Written instruction - Put the part of the data that opens with the line containing "Album (280, 52)" and closes with the line containing "Return the (X, Y)", both of those lines included, into a numbered list with blank lines left out.

Supplied entries -
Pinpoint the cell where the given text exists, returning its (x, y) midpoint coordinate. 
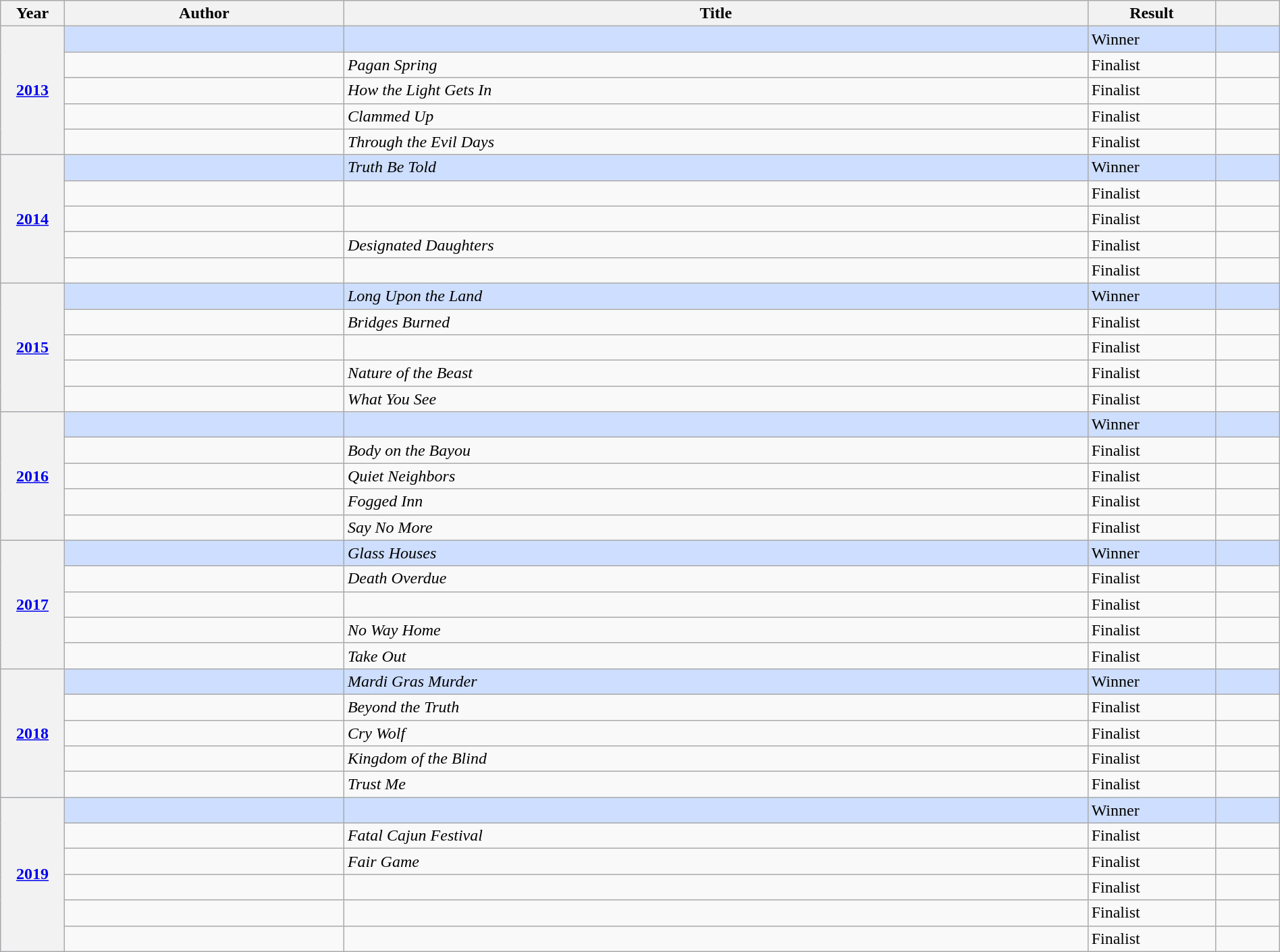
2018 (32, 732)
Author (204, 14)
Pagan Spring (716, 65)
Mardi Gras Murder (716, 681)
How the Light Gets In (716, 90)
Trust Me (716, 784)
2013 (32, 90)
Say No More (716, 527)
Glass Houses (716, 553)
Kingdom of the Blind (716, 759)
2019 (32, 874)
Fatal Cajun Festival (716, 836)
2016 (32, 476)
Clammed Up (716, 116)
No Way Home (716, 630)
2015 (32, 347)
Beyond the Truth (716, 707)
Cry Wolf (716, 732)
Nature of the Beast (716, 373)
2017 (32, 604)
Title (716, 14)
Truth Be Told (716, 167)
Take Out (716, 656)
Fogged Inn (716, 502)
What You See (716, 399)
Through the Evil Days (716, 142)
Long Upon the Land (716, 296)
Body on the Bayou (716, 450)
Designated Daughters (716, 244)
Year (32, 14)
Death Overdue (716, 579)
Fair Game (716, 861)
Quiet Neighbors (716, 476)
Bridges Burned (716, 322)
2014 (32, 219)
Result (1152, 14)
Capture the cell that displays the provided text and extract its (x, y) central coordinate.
...
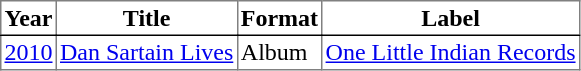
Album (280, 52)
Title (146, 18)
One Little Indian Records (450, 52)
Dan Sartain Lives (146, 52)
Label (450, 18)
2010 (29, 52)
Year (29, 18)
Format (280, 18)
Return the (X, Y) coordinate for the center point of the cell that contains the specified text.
--
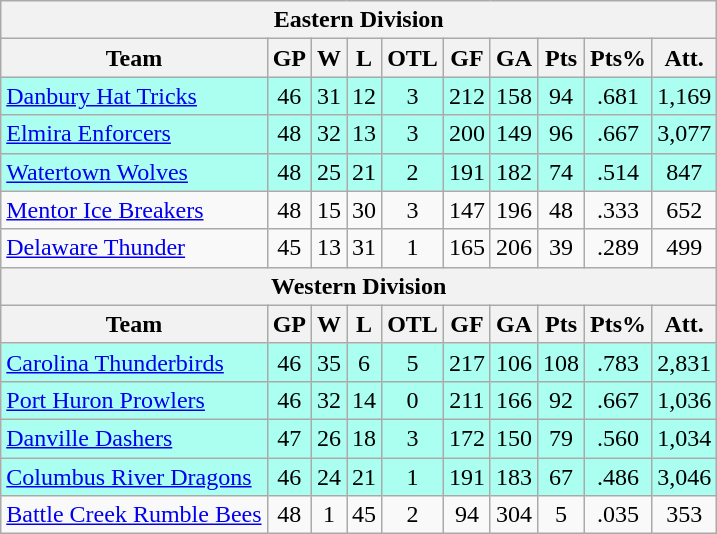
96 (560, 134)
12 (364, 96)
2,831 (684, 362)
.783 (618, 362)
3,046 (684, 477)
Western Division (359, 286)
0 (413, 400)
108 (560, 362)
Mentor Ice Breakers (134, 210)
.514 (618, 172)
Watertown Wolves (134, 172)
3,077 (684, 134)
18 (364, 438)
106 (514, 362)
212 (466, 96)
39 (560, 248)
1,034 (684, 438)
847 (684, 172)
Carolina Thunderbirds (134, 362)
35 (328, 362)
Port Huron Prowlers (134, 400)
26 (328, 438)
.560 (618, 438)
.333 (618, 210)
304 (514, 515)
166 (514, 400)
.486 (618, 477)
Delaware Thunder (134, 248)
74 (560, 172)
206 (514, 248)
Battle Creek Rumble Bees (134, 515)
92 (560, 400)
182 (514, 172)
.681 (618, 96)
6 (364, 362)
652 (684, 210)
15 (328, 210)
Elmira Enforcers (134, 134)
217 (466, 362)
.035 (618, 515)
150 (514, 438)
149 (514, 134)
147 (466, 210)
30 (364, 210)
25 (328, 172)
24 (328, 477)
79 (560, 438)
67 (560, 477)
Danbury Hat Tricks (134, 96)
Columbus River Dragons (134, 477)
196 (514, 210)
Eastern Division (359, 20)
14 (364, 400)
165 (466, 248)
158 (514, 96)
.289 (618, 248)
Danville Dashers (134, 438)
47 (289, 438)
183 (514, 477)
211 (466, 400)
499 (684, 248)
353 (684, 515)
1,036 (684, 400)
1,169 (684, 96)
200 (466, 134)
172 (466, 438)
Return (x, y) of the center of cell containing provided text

Answer to the exercise -
1. Album (280, 52)
2. Title (146, 18)
3. One Little Indian Records (450, 52)
4. Dan Sartain Lives (146, 52)
5. Label (450, 18)
6. 2010 (29, 52)
7. Year (29, 18)
8. Format (280, 18)
9. Return the (X, Y) coordinate for the center point of the cell that contains the specified text.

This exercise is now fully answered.